RECORDS FOR PROCESSING:
==*==

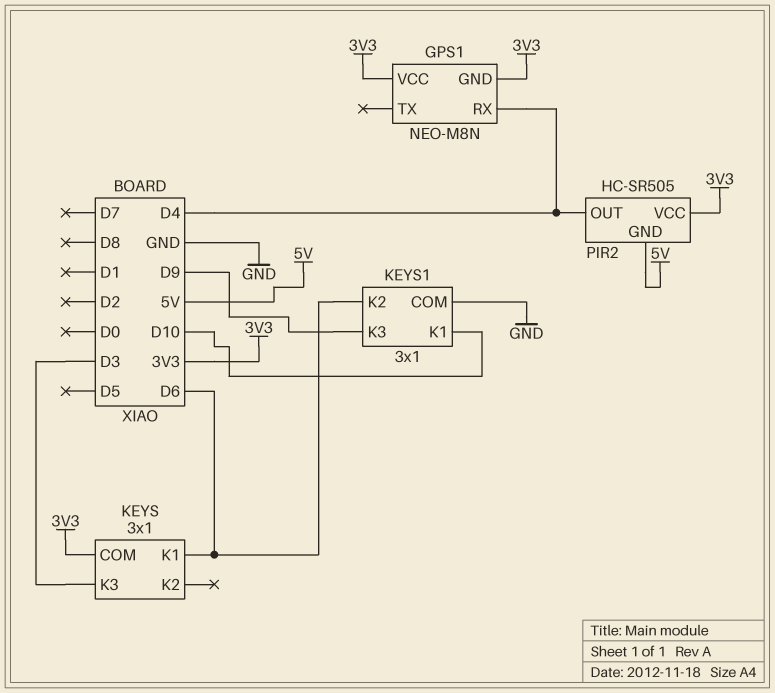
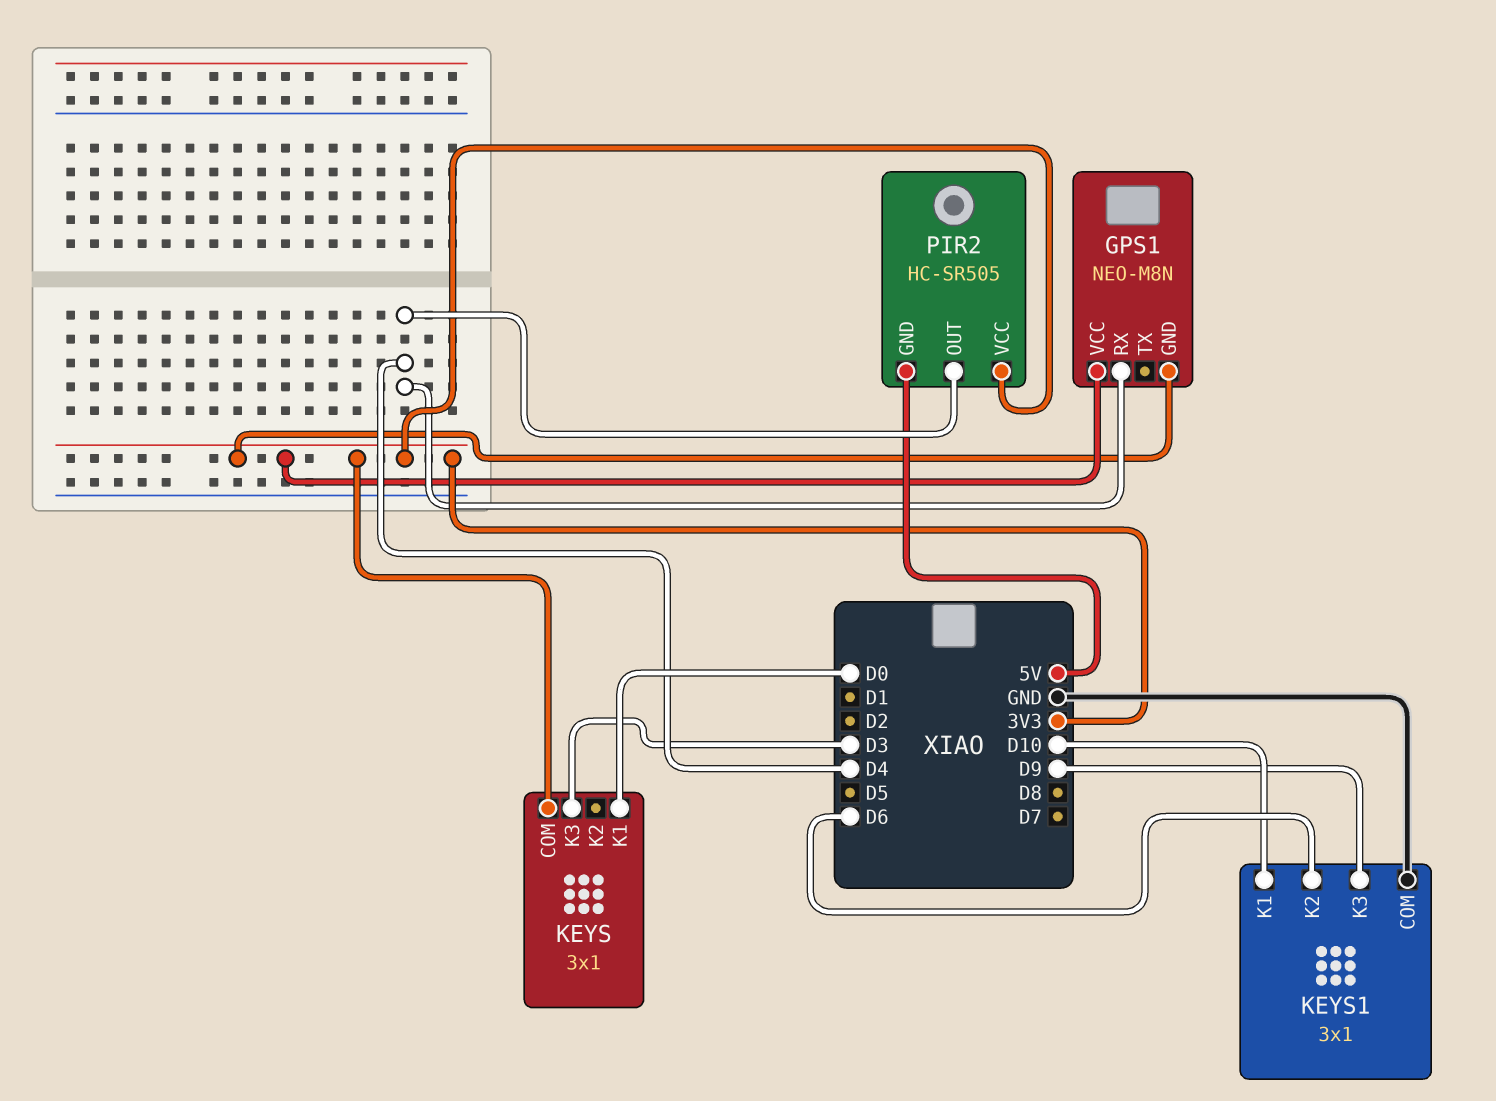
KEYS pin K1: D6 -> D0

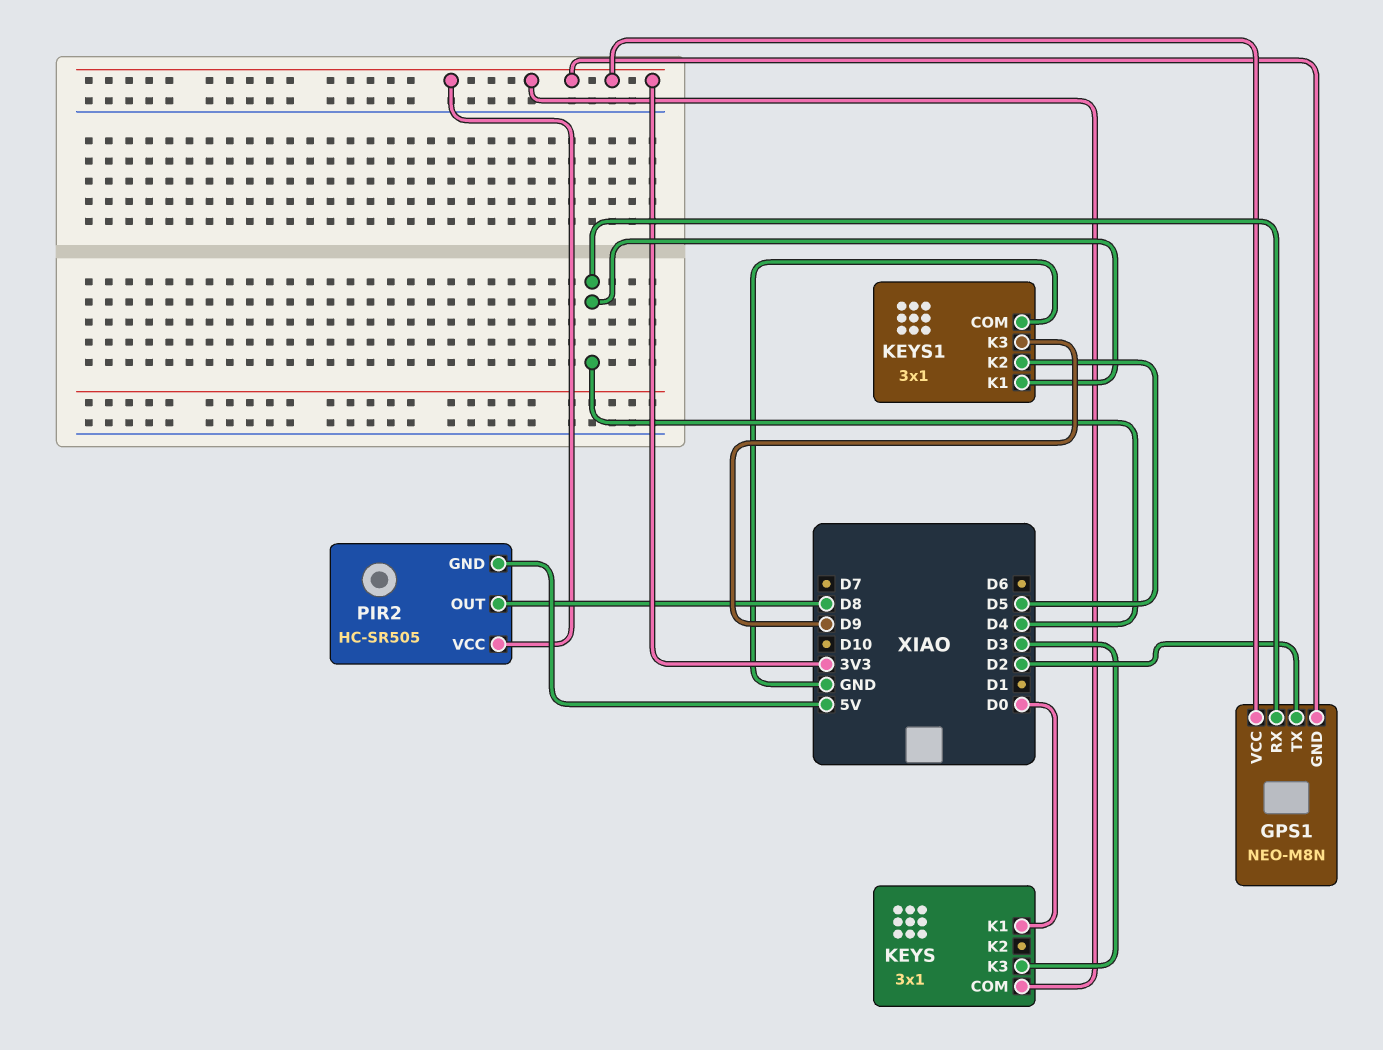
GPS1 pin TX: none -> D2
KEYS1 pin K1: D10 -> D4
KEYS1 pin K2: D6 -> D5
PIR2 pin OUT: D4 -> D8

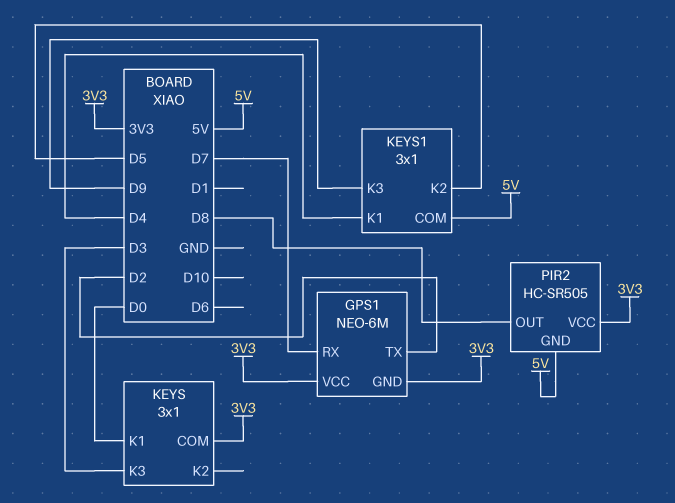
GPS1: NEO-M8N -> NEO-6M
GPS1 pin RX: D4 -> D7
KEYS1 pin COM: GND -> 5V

==*==

BRIEF: Please set down every record exactly as it appears, leaving out the pictures.

REPLY:
KEYS pin K1: D6 -> D0

GPS1 pin TX: none -> D2
KEYS1 pin K1: D10 -> D4
KEYS1 pin K2: D6 -> D5
PIR2 pin OUT: D4 -> D8

GPS1: NEO-M8N -> NEO-6M
GPS1 pin RX: D4 -> D7
KEYS1 pin COM: GND -> 5V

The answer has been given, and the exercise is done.